Detected change data
*** Block opens ***
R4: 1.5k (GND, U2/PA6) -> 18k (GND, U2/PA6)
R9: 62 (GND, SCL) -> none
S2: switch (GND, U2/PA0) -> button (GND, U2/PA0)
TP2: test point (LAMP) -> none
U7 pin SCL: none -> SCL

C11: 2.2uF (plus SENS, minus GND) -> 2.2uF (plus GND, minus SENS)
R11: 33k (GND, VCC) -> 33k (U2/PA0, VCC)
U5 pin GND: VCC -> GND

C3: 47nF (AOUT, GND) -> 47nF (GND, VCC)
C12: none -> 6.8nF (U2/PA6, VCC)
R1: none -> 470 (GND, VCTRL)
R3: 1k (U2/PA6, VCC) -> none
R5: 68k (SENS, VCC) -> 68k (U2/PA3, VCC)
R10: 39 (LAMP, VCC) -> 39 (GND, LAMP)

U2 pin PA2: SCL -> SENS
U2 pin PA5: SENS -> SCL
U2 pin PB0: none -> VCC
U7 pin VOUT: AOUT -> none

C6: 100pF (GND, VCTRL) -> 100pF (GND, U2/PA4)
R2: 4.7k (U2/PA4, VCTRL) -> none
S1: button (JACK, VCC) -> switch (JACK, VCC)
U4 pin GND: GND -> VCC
*** Block closes ***
Prompt>
Write out an exact transcription of the line with "R3: 1k (U2/PA6, VCC) -> none" and of each line after it; stop at the end of the records.

Exercise result>
R3: 1k (U2/PA6, VCC) -> none
R5: 68k (SENS, VCC) -> 68k (U2/PA3, VCC)
R10: 39 (LAMP, VCC) -> 39 (GND, LAMP)

U2 pin PA2: SCL -> SENS
U2 pin PA5: SENS -> SCL
U2 pin PB0: none -> VCC
U7 pin VOUT: AOUT -> none

C6: 100pF (GND, VCTRL) -> 100pF (GND, U2/PA4)
R2: 4.7k (U2/PA4, VCTRL) -> none
S1: button (JACK, VCC) -> switch (JACK, VCC)
U4 pin GND: GND -> VCC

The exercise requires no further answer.